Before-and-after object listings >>
━━━━━━━━━━━━━━━━

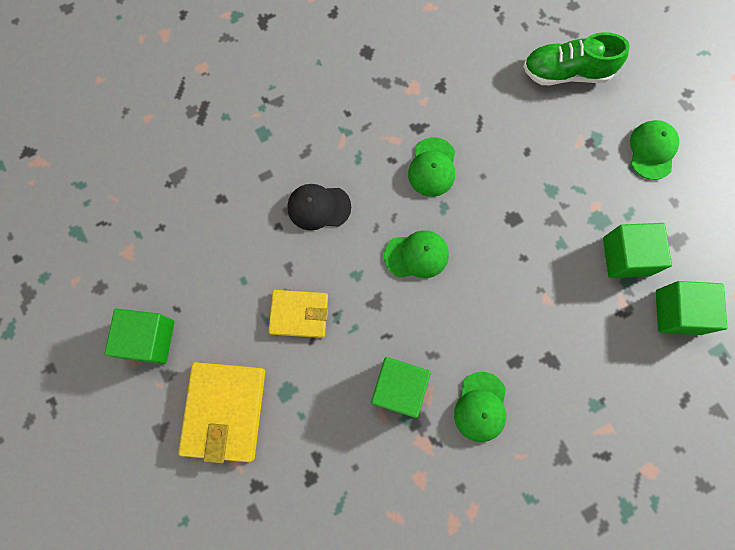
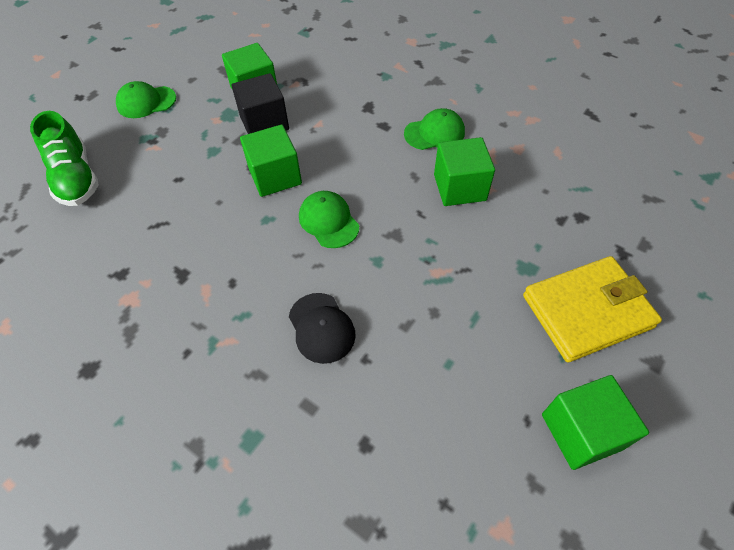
camera: 115 degrees left, 20 degrees down
(299, 314) = (448, 291): yellow wallet -> none
(432, 167) = (226, 244): green cap -> none
(570, 248) = (264, 123): none -> black cube
(678, 312) = (286, 56): green cube -> green cube (275, 176)

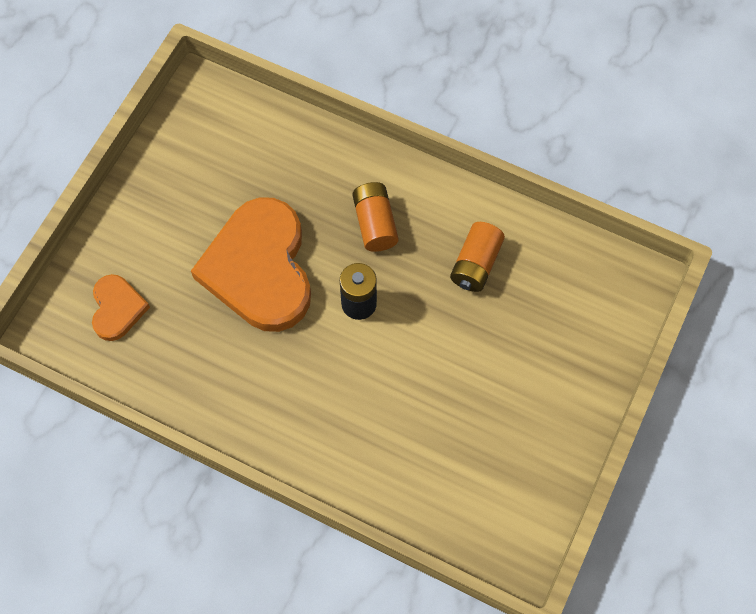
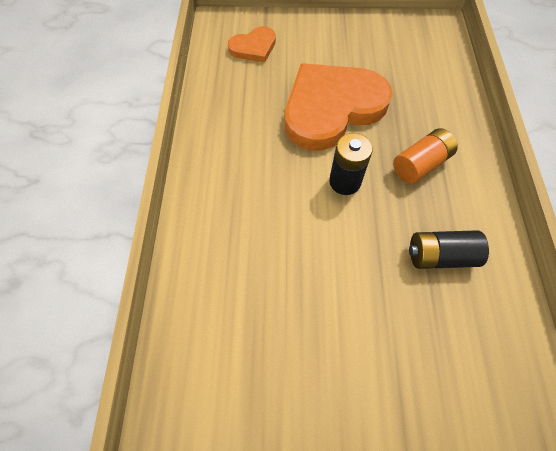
camera: 65 degrees right, 5 degrees down
(476, 264) = (440, 256): orange battery -> black battery

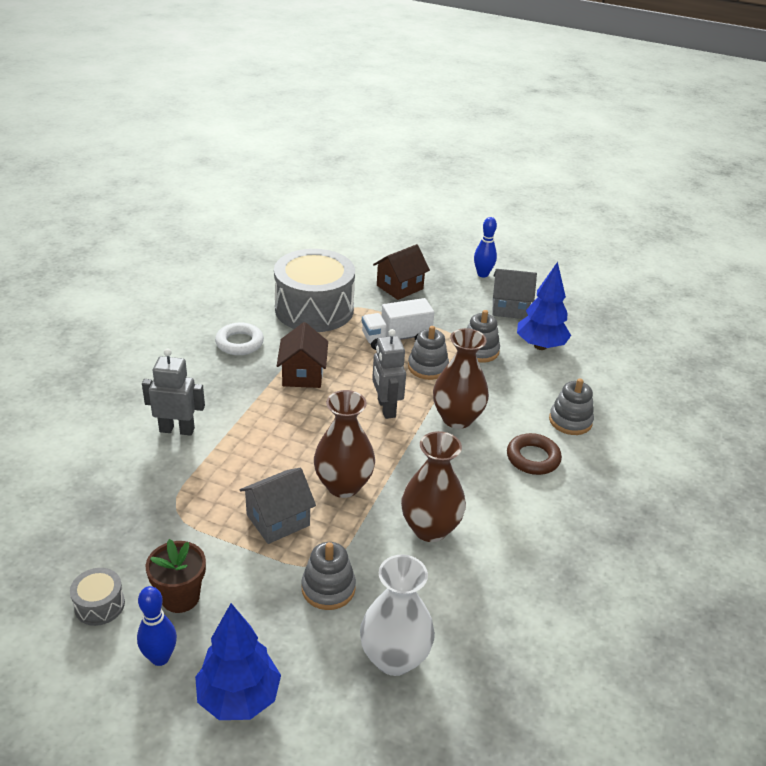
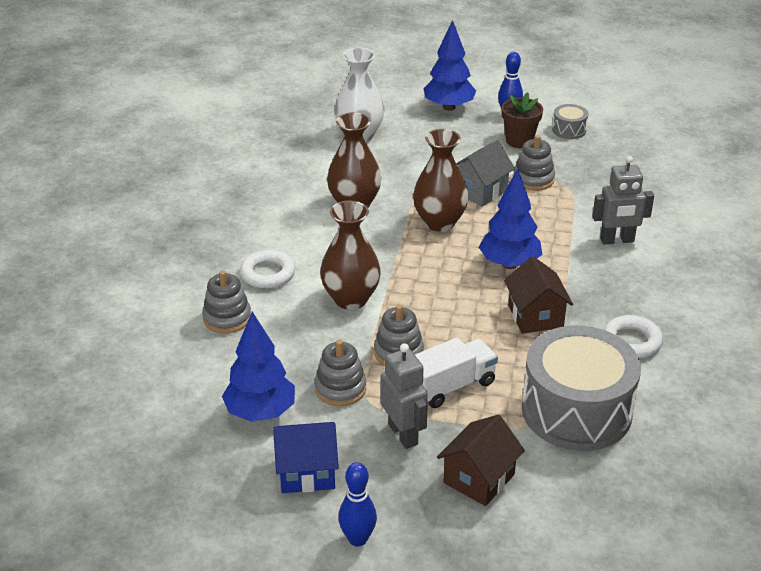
camera: 170 degrees right, 0 degrees up
(297, 425) = (509, 264): none -> blue tree
(328, 588) = (419, 159): grey stacking toy -> grey stacking toy (533, 179)
(386, 408) = (429, 296): grey robot -> grey robot (403, 434)
(510, 308) = (307, 472): grey house -> blue house
(533, 458) = (268, 274): brown ring -> white ring

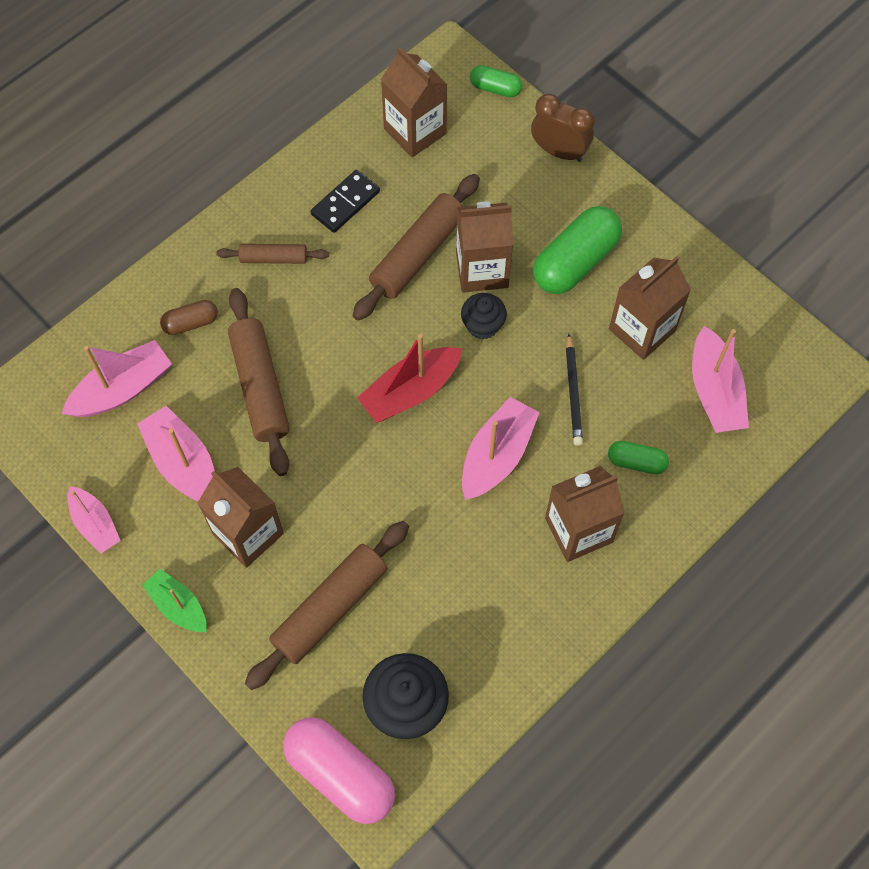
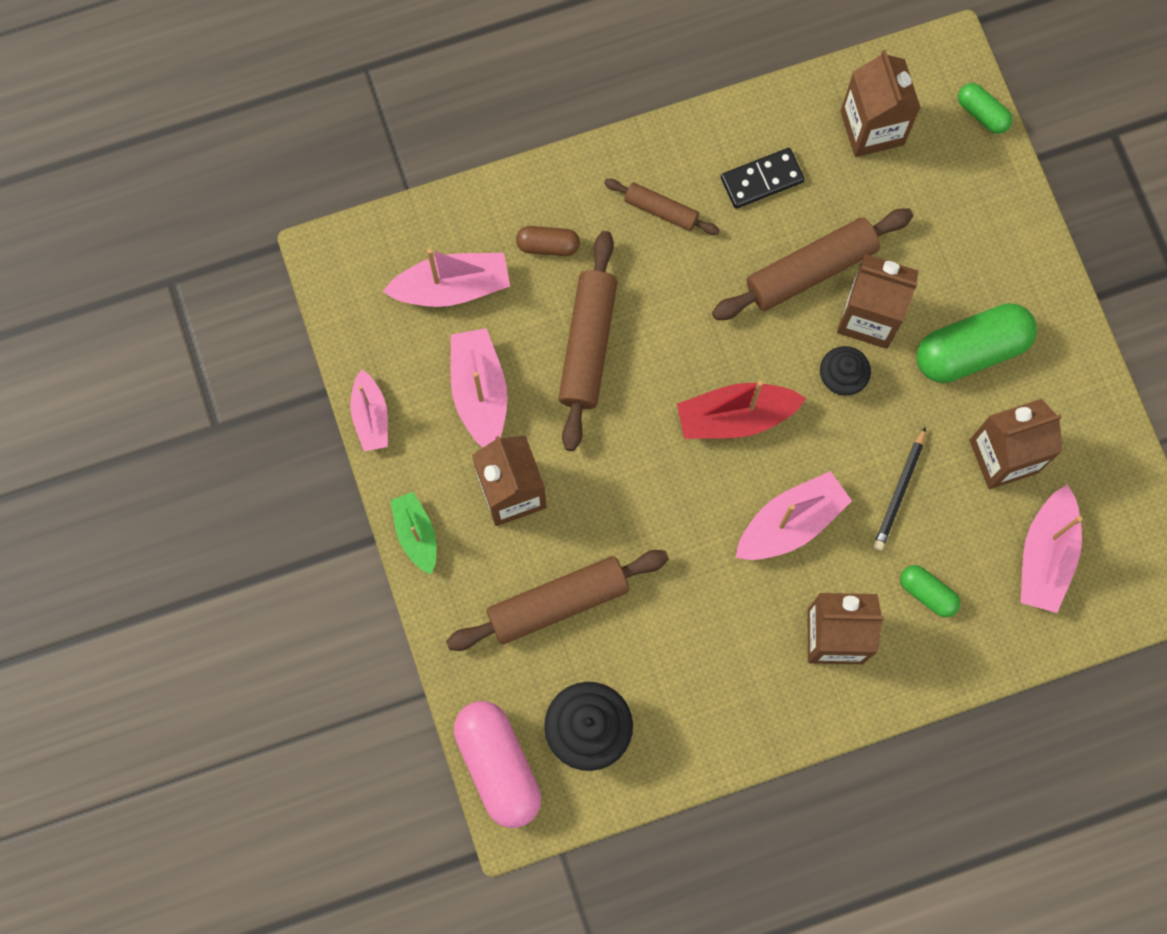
camera: 25 degrees right, 10 degrees up
(559, 152) = (1015, 218): brown clock -> none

━━━━━━━━━━━━━━━━

Work required >>
Reproduce every line from the preceding data in which the word "blue" can be found.

Exercise result >>
(297, 425) = (509, 264): none -> blue tree
(510, 308) = (307, 472): grey house -> blue house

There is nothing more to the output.